**Exercise:**
Among the entries below, take the line with "op=spun; was=PURPLE GUM" and the line with "op=colour; was=ORANGE STICK", and output them and every line between them exactly, with nothing else.

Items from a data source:
• • • • •
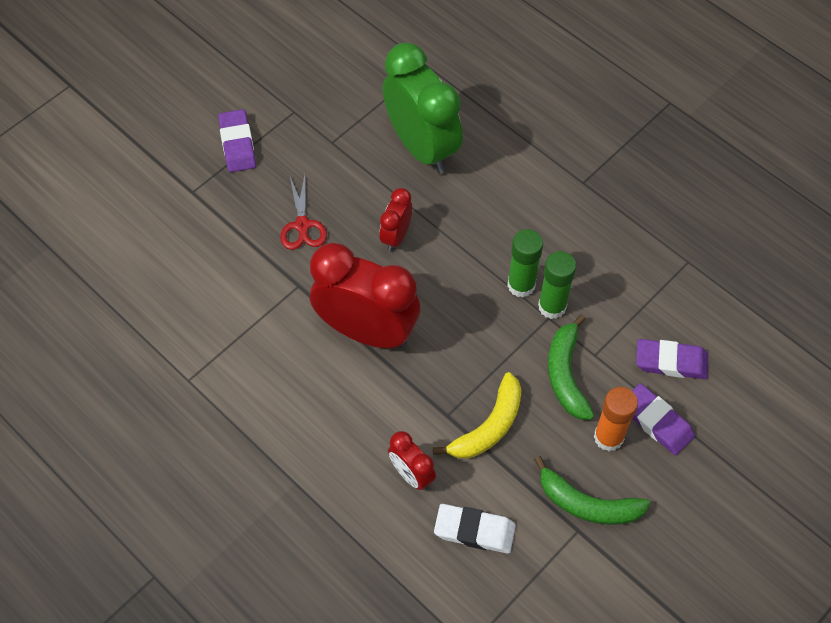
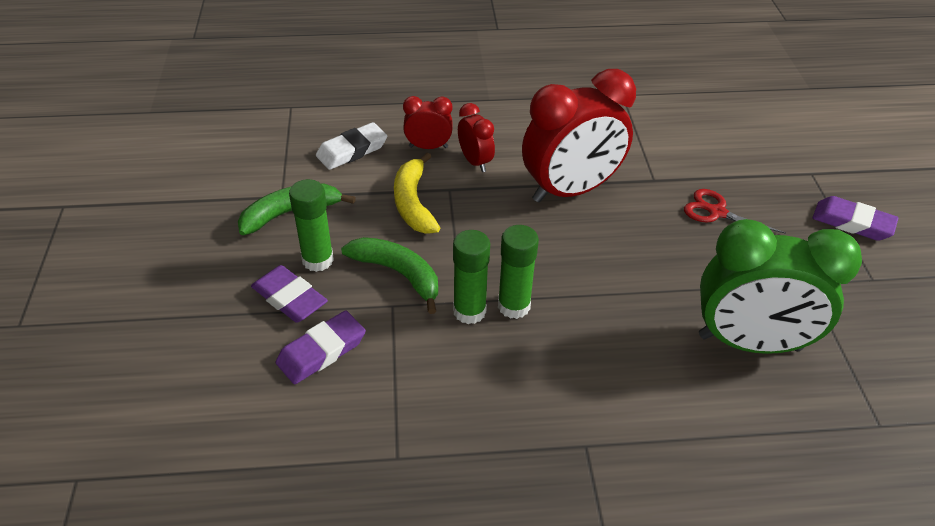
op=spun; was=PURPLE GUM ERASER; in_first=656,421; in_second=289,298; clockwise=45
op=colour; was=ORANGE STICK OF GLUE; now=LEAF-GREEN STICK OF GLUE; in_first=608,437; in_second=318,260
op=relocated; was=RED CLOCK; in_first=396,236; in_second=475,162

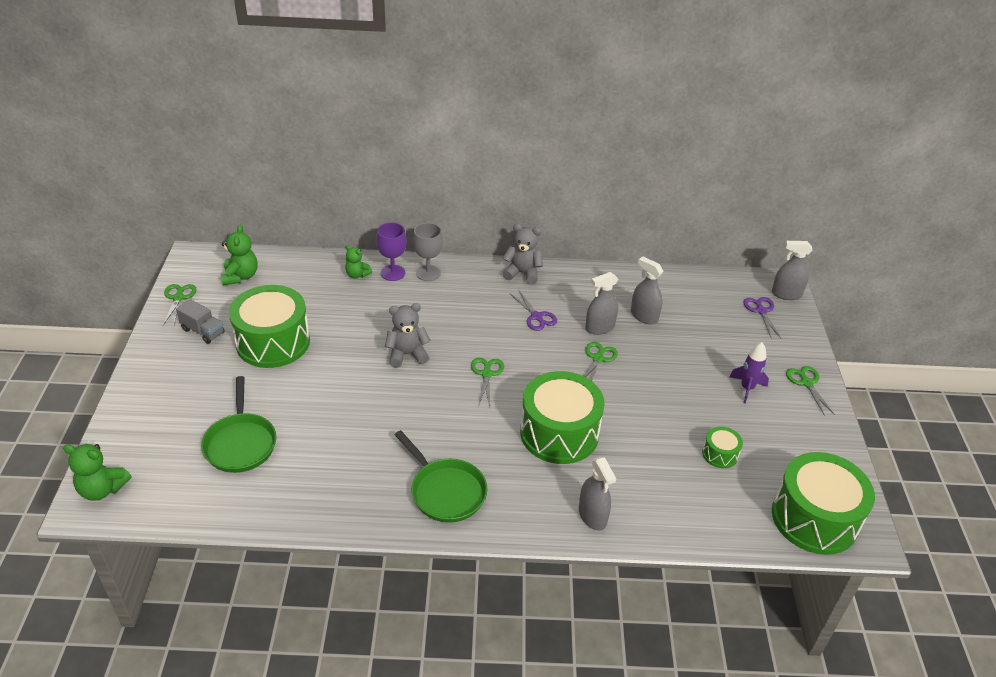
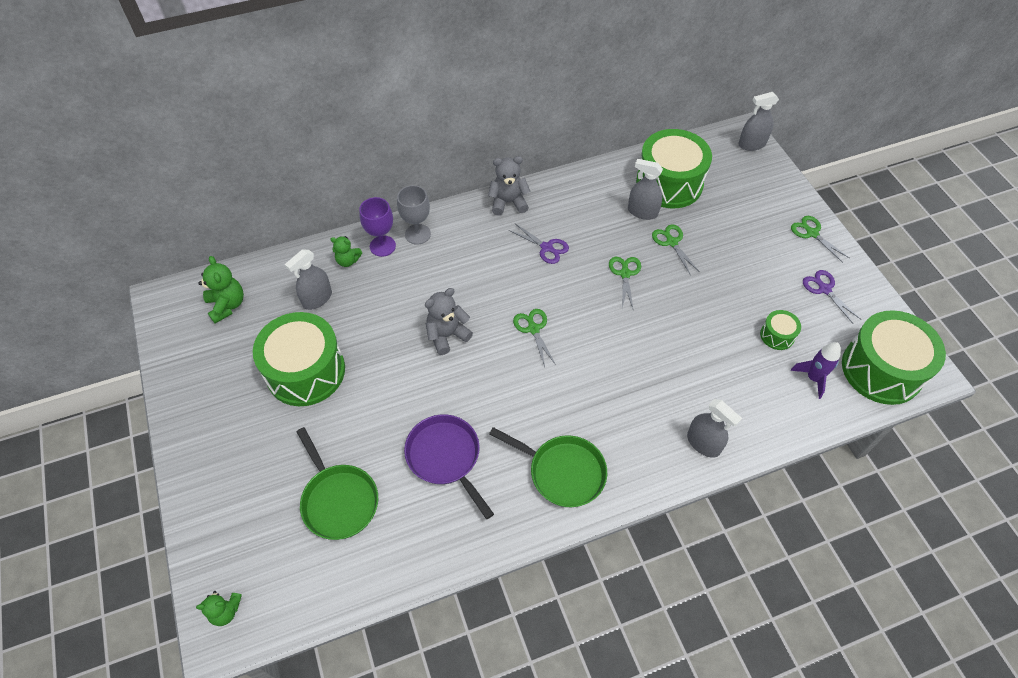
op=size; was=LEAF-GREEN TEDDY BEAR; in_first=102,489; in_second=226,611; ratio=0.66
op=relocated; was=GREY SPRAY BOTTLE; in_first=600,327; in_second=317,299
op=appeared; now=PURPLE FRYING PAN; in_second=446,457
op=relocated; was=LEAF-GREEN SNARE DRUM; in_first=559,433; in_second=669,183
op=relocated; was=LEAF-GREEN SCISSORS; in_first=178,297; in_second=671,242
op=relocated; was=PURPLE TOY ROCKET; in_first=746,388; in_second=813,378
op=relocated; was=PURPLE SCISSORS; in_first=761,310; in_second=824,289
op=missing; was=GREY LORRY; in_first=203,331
• • • • •
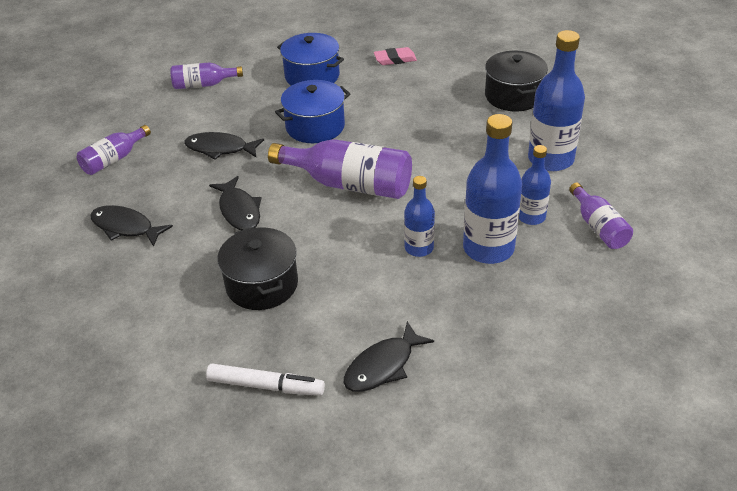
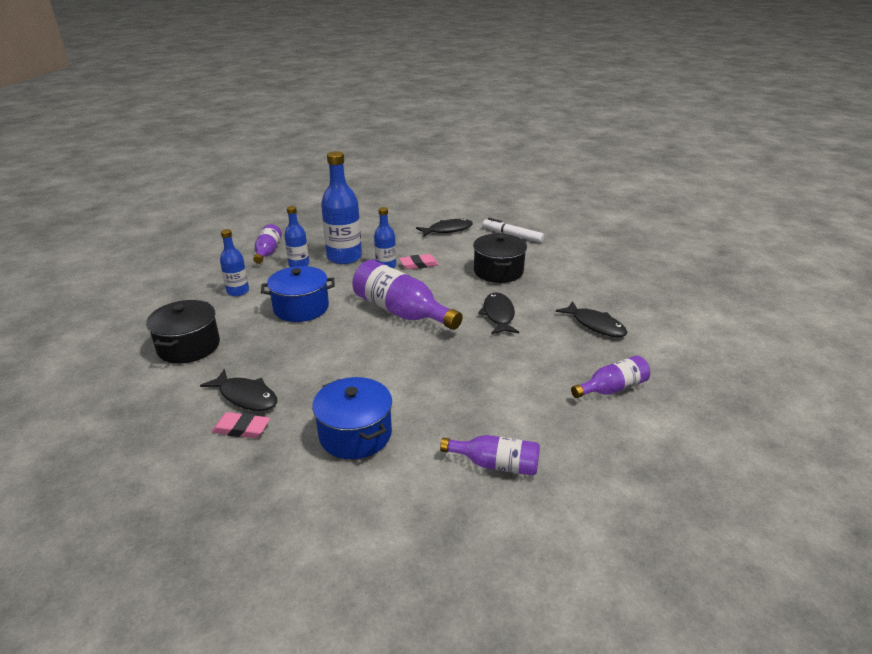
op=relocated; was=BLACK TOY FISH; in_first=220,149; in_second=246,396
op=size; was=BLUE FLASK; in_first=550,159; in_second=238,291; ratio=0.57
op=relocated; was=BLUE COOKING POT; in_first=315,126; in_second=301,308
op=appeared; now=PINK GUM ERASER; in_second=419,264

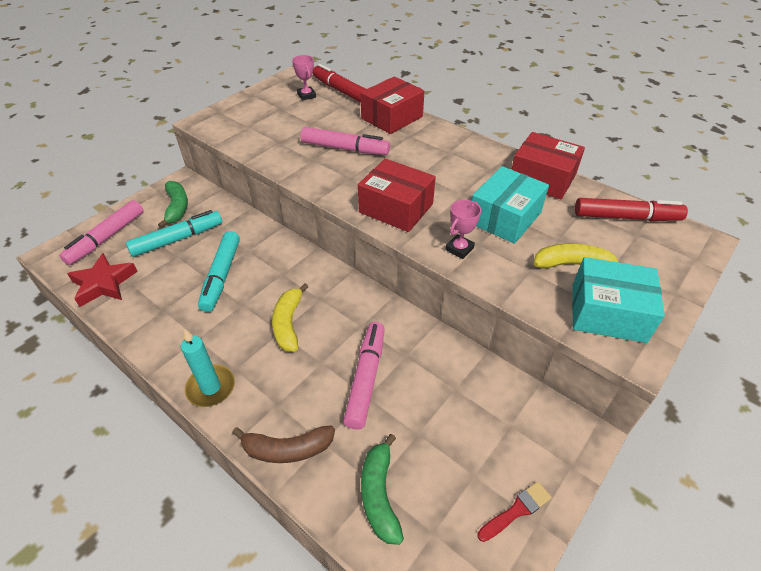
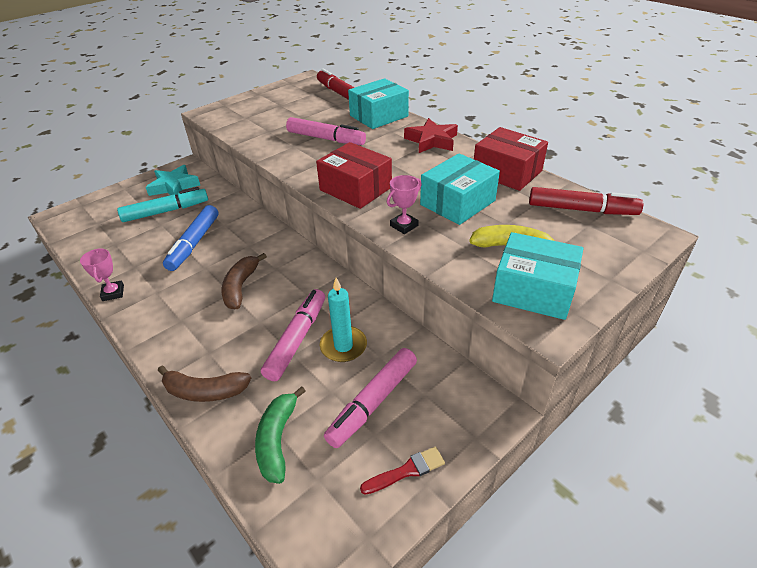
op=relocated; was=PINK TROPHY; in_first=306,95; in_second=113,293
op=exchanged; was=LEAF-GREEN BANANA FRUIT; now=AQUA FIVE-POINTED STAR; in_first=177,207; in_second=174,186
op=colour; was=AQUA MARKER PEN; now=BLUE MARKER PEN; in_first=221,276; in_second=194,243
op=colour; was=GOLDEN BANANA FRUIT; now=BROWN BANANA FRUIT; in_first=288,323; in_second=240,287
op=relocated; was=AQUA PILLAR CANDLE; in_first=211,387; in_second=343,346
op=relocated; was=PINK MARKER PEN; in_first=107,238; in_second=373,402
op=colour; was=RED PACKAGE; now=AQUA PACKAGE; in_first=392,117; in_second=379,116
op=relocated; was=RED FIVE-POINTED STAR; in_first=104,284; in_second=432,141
• • • • •
**The answer:**
op=spun; was=PURPLE GUM ERASER; in_first=656,421; in_second=289,298; clockwise=45
op=colour; was=ORANGE STICK OF GLUE; now=LEAF-GREEN STICK OF GLUE; in_first=608,437; in_second=318,260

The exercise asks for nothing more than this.